Write the data out again, matching every line exactly.

● The data
————

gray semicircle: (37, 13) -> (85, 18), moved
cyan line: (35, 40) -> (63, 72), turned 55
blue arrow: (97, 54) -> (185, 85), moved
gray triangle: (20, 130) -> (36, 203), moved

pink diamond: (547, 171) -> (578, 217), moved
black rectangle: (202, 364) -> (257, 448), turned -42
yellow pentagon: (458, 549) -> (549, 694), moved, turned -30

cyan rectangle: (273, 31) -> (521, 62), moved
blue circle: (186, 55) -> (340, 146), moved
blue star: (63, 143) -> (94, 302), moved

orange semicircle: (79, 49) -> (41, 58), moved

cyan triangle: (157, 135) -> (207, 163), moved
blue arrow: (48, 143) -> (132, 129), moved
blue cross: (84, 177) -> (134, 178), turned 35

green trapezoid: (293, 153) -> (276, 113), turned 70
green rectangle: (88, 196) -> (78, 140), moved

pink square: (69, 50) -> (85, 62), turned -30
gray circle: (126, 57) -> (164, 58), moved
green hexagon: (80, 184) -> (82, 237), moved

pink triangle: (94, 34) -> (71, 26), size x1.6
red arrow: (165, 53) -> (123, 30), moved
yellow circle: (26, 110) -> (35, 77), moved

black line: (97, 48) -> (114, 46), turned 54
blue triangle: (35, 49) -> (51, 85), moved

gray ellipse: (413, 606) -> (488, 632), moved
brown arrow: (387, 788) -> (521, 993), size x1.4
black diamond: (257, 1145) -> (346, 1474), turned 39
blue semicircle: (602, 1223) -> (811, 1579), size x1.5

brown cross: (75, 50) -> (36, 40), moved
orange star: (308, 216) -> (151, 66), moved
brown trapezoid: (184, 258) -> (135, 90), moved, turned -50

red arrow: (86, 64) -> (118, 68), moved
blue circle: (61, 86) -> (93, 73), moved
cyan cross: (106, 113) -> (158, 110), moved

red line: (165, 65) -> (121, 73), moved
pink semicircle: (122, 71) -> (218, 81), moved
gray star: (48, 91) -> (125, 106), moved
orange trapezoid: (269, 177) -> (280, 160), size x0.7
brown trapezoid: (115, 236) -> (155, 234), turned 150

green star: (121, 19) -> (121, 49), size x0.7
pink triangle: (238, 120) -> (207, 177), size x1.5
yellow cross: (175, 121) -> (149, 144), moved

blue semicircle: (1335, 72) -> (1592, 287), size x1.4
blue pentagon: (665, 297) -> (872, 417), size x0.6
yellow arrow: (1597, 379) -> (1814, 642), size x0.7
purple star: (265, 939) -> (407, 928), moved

————

● Expected answer
gray semicircle: (37, 13) -> (85, 18), moved
cyan line: (35, 40) -> (63, 72), turned 55
blue arrow: (97, 54) -> (185, 85), moved
gray triangle: (20, 130) -> (36, 203), moved

pink diamond: (547, 171) -> (578, 217), moved
black rectangle: (202, 364) -> (257, 448), turned -42
yellow pentagon: (458, 549) -> (549, 694), moved, turned -30

cyan rectangle: (273, 31) -> (521, 62), moved
blue circle: (186, 55) -> (340, 146), moved
blue star: (63, 143) -> (94, 302), moved

orange semicircle: (79, 49) -> (41, 58), moved

cyan triangle: (157, 135) -> (207, 163), moved
blue arrow: (48, 143) -> (132, 129), moved
blue cross: (84, 177) -> (134, 178), turned 35

green trapezoid: (293, 153) -> (276, 113), turned 70
green rectangle: (88, 196) -> (78, 140), moved

pink square: (69, 50) -> (85, 62), turned -30
gray circle: (126, 57) -> (164, 58), moved
green hexagon: (80, 184) -> (82, 237), moved

pink triangle: (94, 34) -> (71, 26), size x1.6
red arrow: (165, 53) -> (123, 30), moved
yellow circle: (26, 110) -> (35, 77), moved

black line: (97, 48) -> (114, 46), turned 54
blue triangle: (35, 49) -> (51, 85), moved

gray ellipse: (413, 606) -> (488, 632), moved
brown arrow: (387, 788) -> (521, 993), size x1.4
black diamond: (257, 1145) -> (346, 1474), turned 39
blue semicircle: (602, 1223) -> (811, 1579), size x1.5

brown cross: (75, 50) -> (36, 40), moved
orange star: (308, 216) -> (151, 66), moved
brown trapezoid: (184, 258) -> (135, 90), moved, turned -50

red arrow: (86, 64) -> (118, 68), moved
blue circle: (61, 86) -> (93, 73), moved
cyan cross: (106, 113) -> (158, 110), moved

red line: (165, 65) -> (121, 73), moved
pink semicircle: (122, 71) -> (218, 81), moved
gray star: (48, 91) -> (125, 106), moved
orange trapezoid: (269, 177) -> (280, 160), size x0.7
brown trapezoid: (115, 236) -> (155, 234), turned 150

green star: (121, 19) -> (121, 49), size x0.7
pink triangle: (238, 120) -> (207, 177), size x1.5
yellow cross: (175, 121) -> (149, 144), moved

blue semicircle: (1335, 72) -> (1592, 287), size x1.4
blue pentagon: (665, 297) -> (872, 417), size x0.6
yellow arrow: (1597, 379) -> (1814, 642), size x0.7
purple star: (265, 939) -> (407, 928), moved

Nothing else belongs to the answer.